The exercise:
Rewrite the material below as a JSON list of strings, with each line as one string and blank lines omitted.

══════════

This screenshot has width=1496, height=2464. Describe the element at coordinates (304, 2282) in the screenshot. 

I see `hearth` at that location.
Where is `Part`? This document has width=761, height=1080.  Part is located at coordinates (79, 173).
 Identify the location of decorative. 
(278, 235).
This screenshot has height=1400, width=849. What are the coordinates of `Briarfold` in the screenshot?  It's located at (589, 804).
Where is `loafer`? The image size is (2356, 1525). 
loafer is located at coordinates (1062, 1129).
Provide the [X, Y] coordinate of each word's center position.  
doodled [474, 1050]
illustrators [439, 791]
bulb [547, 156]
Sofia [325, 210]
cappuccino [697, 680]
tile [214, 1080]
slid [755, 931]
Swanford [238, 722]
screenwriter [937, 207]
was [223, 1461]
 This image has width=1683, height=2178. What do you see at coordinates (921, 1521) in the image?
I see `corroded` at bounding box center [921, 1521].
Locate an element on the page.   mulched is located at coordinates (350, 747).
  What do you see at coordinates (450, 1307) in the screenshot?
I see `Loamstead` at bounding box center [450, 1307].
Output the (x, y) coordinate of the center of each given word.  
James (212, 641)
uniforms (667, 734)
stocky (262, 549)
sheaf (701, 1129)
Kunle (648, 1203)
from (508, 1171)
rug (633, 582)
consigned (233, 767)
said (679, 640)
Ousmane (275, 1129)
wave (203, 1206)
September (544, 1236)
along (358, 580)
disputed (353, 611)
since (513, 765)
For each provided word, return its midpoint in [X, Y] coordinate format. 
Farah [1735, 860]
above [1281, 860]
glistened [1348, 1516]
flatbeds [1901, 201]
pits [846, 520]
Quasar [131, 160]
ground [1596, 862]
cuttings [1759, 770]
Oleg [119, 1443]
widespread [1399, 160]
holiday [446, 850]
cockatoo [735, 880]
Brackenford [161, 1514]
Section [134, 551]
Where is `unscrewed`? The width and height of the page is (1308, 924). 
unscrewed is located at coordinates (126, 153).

══════════

Solution to this problem:
[
  "This screenshot has width=1496, height=2464. Describe the element at coordinates (304, 2282) in the screenshot. ",
  "I see `hearth` at that location.",
  "Where is `Part`? This document has width=761, height=1080.  Part is located at coordinates (79, 173).",
  " Identify the location of decorative. ",
  "(278, 235).",
  "This screenshot has height=1400, width=849. What are the coordinates of `Briarfold` in the screenshot?  It's located at (589, 804).",
  "Where is `loafer`? The image size is (2356, 1525). ",
  "loafer is located at coordinates (1062, 1129).",
  "Provide the [X, Y] coordinate of each word's center position.  ",
  "doodled [474, 1050]",
  "illustrators [439, 791]",
  "bulb [547, 156]",
  "Sofia [325, 210]",
  "cappuccino [697, 680]",
  "tile [214, 1080]",
  "slid [755, 931]",
  "Swanford [238, 722]",
  "screenwriter [937, 207]",
  "was [223, 1461]",
  " This image has width=1683, height=2178. What do you see at coordinates (921, 1521) in the image?",
  "I see `corroded` at bounding box center [921, 1521].",
  "Locate an element on the page.   mulched is located at coordinates (350, 747).",
  "  What do you see at coordinates (450, 1307) in the screenshot?",
  "I see `Loamstead` at bounding box center [450, 1307].",
  "Output the (x, y) coordinate of the center of each given word.  ",
  "James (212, 641)",
  "uniforms (667, 734)",
  "stocky (262, 549)",
  "sheaf (701, 1129)",
  "Kunle (648, 1203)",
  "from (508, 1171)",
  "rug (633, 582)",
  "consigned (233, 767)",
  "said (679, 640)",
  "Ousmane (275, 1129)",
  "wave (203, 1206)",
  "September (544, 1236)",
  "along (358, 580)",
  "disputed (353, 611)",
  "since (513, 765)",
  "For each provided word, return its midpoint in [X, Y] coordinate format. ",
  "Farah [1735, 860]",
  "above [1281, 860]",
  "glistened [1348, 1516]",
  "flatbeds [1901, 201]",
  "pits [846, 520]",
  "Quasar [131, 160]",
  "ground [1596, 862]",
  "cuttings [1759, 770]",
  "Oleg [119, 1443]",
  "widespread [1399, 160]",
  "holiday [446, 850]",
  "cockatoo [735, 880]",
  "Brackenford [161, 1514]",
  "Section [134, 551]",
  "Where is `unscrewed`? The width and height of the page is (1308, 924). ",
  "unscrewed is located at coordinates (126, 153)."
]